Prompt » Reprint each record exactly. Pictures are not reprinted.

Records »
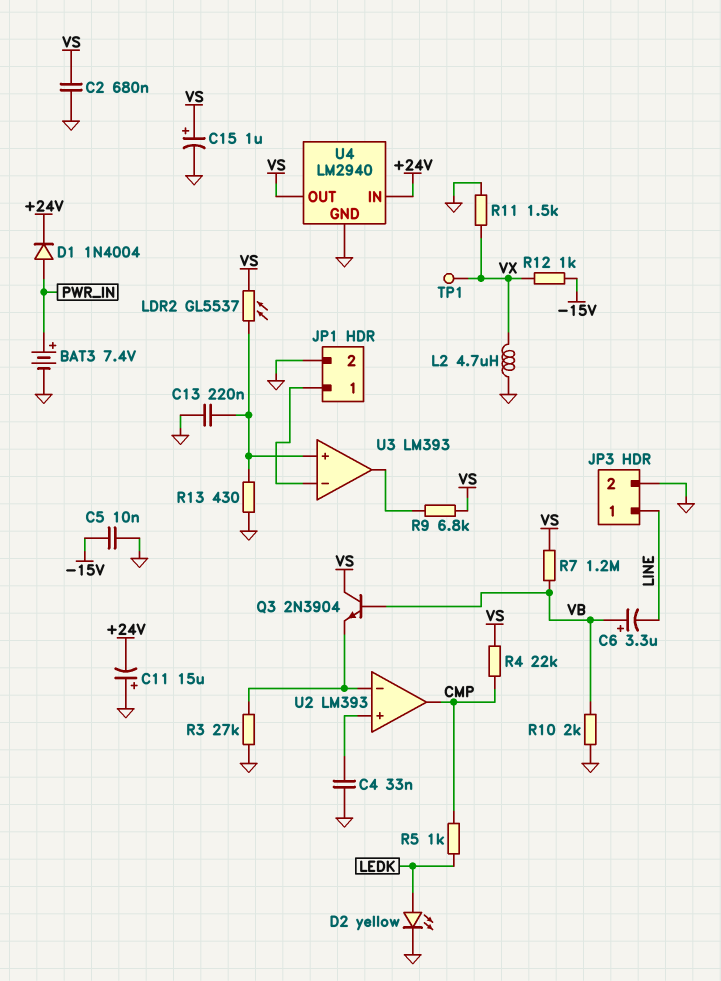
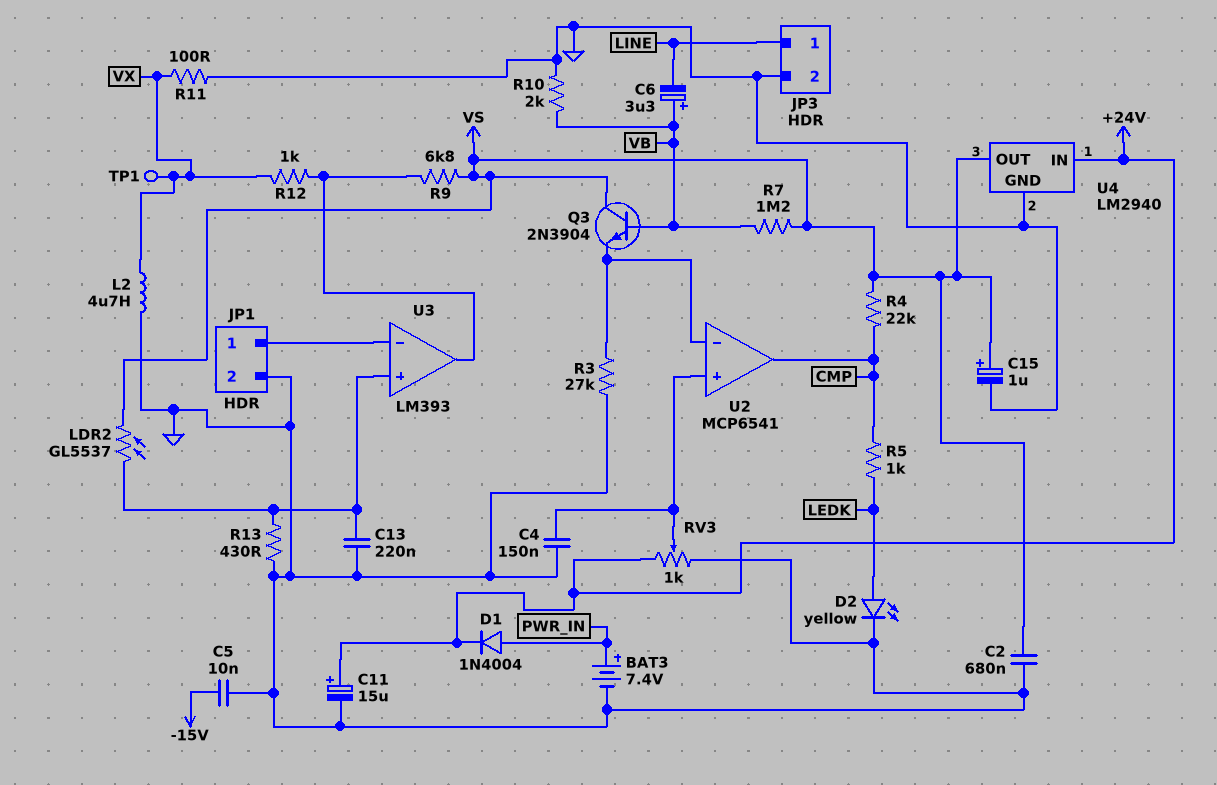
C4: 33nF (GND, U2/in+) -> 150nF (GND, U2/in+)
C11: 15uF (plus GND, minus +24V) -> 15uF (plus +24V, minus GND)
R11: 1.5k (GND, VX) -> 100 (GND, VX)
R12: 1k (-15V, VX) -> 1k (U3/out, VX)
RV3: none -> 1k (+24V, GND, wiper U2/in+)
U2: LM393 -> MCP6541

Solution to this problem »
C4: 33nF (GND, U2/in+) -> 150nF (GND, U2/in+)
C11: 15uF (plus GND, minus +24V) -> 15uF (plus +24V, minus GND)
R11: 1.5k (GND, VX) -> 100 (GND, VX)
R12: 1k (-15V, VX) -> 1k (U3/out, VX)
RV3: none -> 1k (+24V, GND, wiper U2/in+)
U2: LM393 -> MCP6541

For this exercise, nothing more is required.